Task inputs START

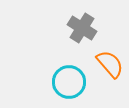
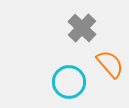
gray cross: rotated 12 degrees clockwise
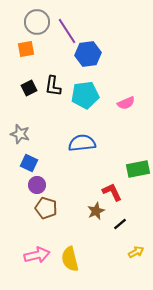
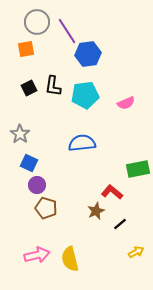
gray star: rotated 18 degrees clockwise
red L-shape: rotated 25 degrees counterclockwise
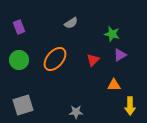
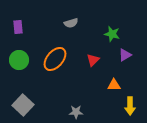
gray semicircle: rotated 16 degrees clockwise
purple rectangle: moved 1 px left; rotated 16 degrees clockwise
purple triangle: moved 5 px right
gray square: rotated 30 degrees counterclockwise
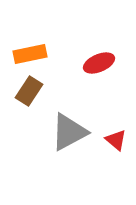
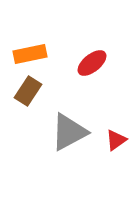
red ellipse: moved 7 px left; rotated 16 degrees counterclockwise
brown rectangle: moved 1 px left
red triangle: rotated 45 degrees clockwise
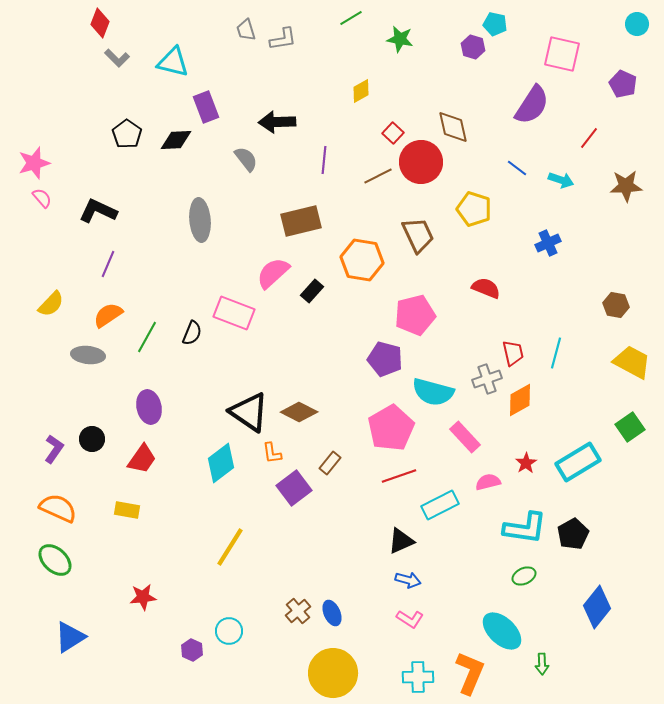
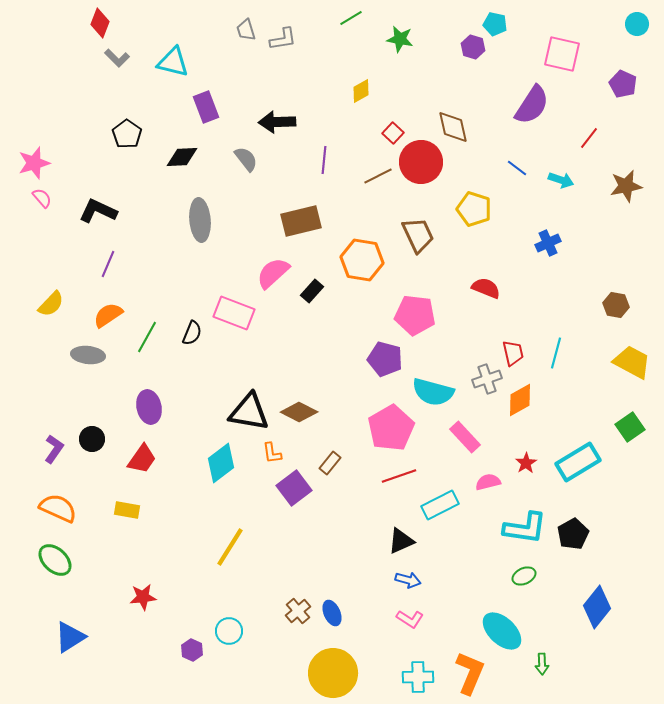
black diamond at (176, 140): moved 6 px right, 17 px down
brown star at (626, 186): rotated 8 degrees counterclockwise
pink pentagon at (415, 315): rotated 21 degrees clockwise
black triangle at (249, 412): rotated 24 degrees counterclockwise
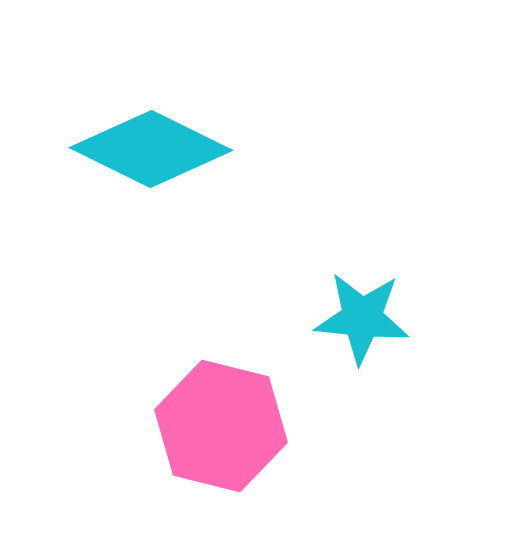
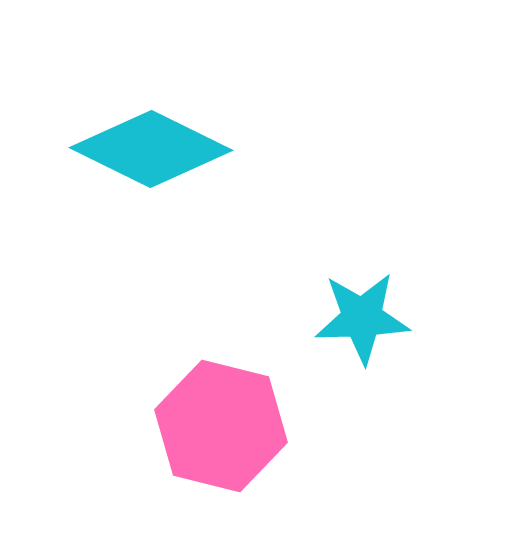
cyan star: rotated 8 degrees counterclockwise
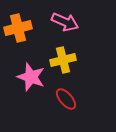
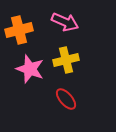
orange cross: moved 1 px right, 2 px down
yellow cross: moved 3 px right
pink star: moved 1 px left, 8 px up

Task inputs END

Task statement
Write out all the records again, exactly, minus any pictures.

Reply
gray cross: rotated 12 degrees clockwise
gray star: rotated 18 degrees clockwise
red L-shape: rotated 25 degrees counterclockwise
gray semicircle: rotated 16 degrees clockwise
purple rectangle: moved 1 px left; rotated 16 degrees clockwise
purple triangle: moved 5 px right
gray square: rotated 30 degrees counterclockwise
red ellipse: moved 7 px left; rotated 16 degrees counterclockwise
brown rectangle: moved 1 px left
red triangle: rotated 45 degrees clockwise
black diamond at (176, 140): moved 6 px right, 17 px down
brown star at (626, 186): rotated 8 degrees counterclockwise
pink pentagon at (415, 315): rotated 21 degrees clockwise
black triangle at (249, 412): rotated 24 degrees counterclockwise
cyan star: rotated 8 degrees counterclockwise
orange cross: moved 1 px right, 2 px down
yellow cross: moved 3 px right
pink star: moved 1 px left, 8 px up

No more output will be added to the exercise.